**WHAT THE TASK REQUIRES:**
Exclude the pictures and transcribe the rest of the data below exactly.

**DATA SEGMENT:**
========

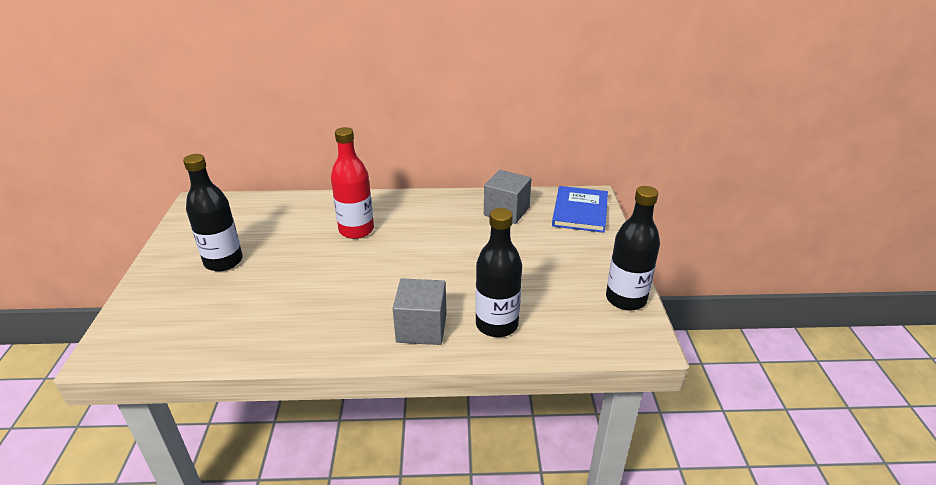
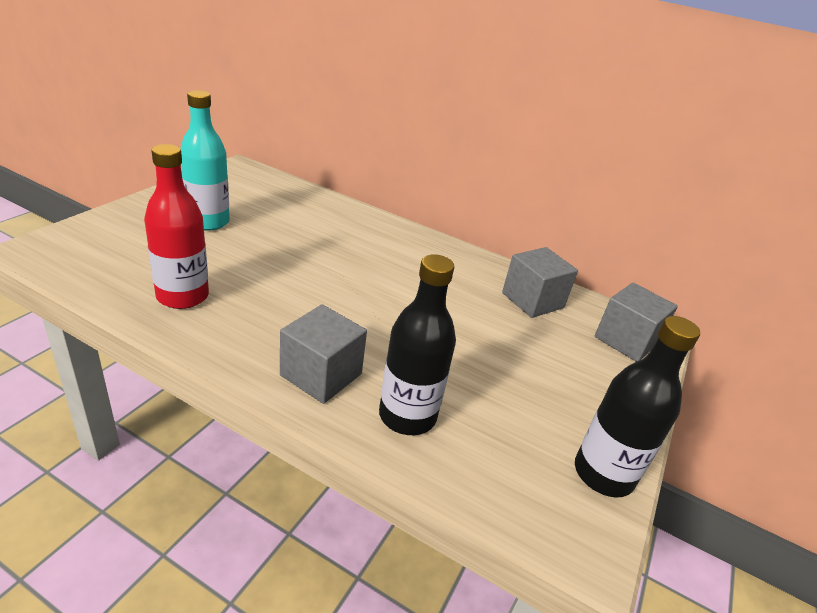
camera: 25 degrees right, 0 degrees up
(223, 261) = (208, 222): black bottle -> turquoise bottle
(356, 230) = (353, 248): red bottle -> red bottle (183, 296)
(580, 211) = (626, 340): blue book -> grey cube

========

**SOLUTION FOR THIS EXERCISE:**
camera: 25 degrees right, 0 degrees up
(223, 261) = (208, 222): black bottle -> turquoise bottle
(356, 230) = (353, 248): red bottle -> red bottle (183, 296)
(580, 211) = (626, 340): blue book -> grey cube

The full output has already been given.